What to produce —
Look through the material below. Copy every line with the string "snow" in it.

Dataset content —

• • • •

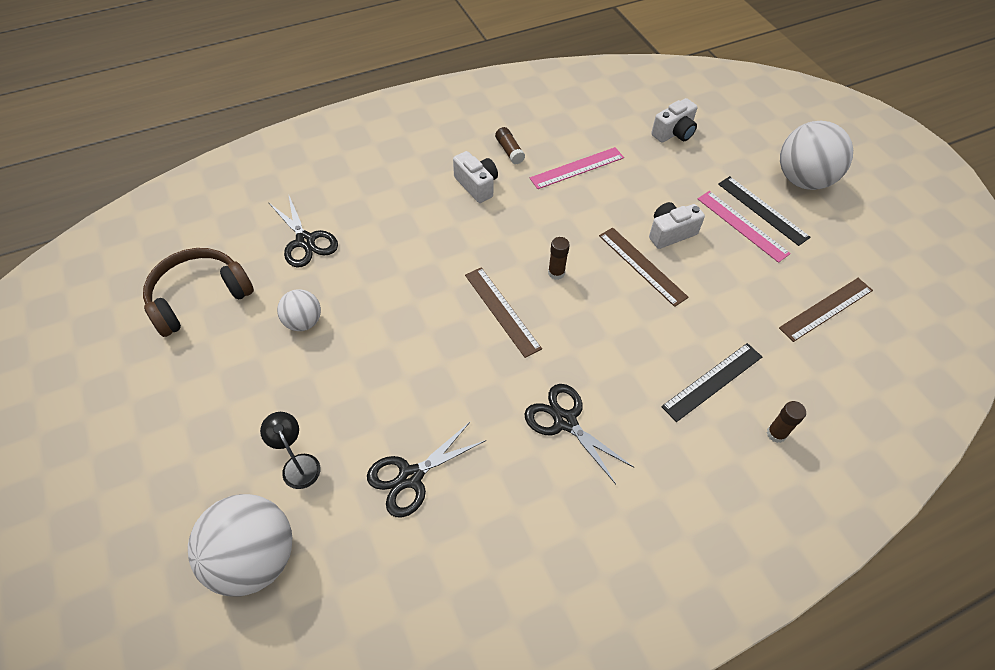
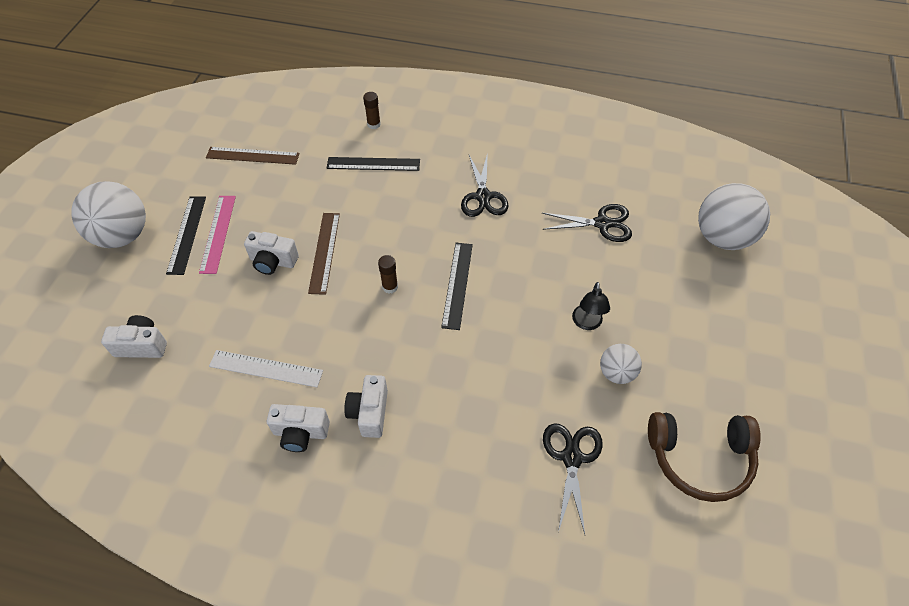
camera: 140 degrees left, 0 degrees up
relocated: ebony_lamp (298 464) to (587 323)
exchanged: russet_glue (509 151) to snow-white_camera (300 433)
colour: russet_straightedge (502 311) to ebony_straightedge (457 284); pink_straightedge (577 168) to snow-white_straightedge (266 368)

• • • •

Problem solution —
exchanged: russet_glue (509 151) to snow-white_camera (300 433)
colour: russet_straightedge (502 311) to ebony_straightedge (457 284); pink_straightedge (577 168) to snow-white_straightedge (266 368)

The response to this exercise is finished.